▶ [Task]: Look below for the line that has "building: none -> [76,75,142,138]". Set down the lines from there through the line that has "building: [79,190,122,240] -> none", exactly as written.

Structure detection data
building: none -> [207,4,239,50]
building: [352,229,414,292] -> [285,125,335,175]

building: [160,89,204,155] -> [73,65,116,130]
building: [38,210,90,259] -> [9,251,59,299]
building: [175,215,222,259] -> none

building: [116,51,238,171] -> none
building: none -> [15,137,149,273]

--

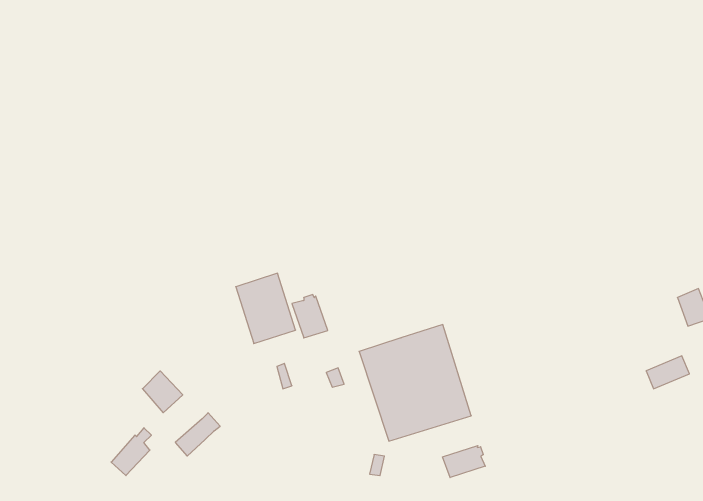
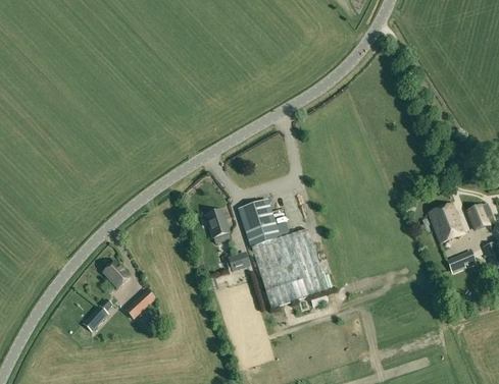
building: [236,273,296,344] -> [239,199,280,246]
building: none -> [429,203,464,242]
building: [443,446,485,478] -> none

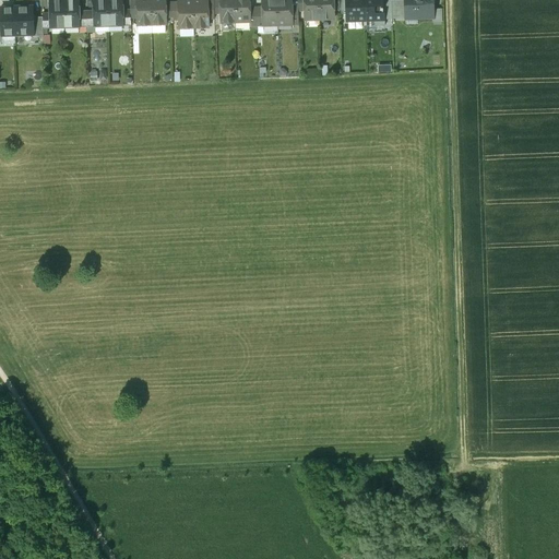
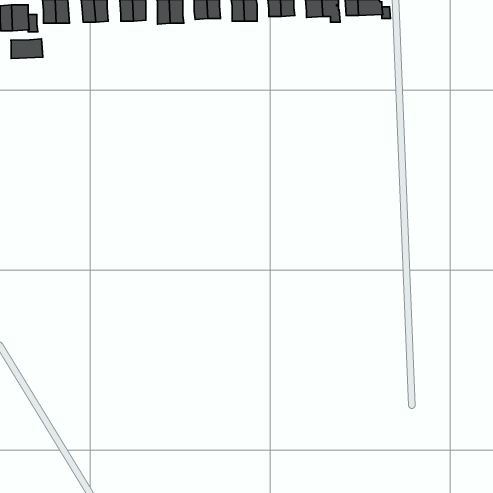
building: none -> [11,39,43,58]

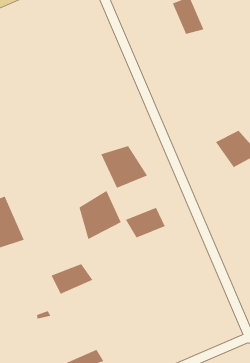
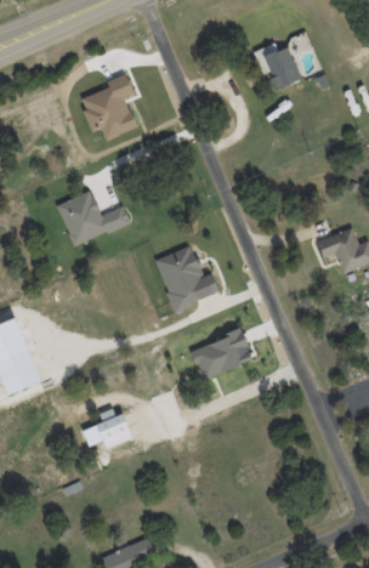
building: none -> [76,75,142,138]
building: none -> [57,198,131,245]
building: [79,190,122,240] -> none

▶ [Answer to this task]:
building: none -> [76,75,142,138]
building: none -> [57,198,131,245]
building: [79,190,122,240] -> none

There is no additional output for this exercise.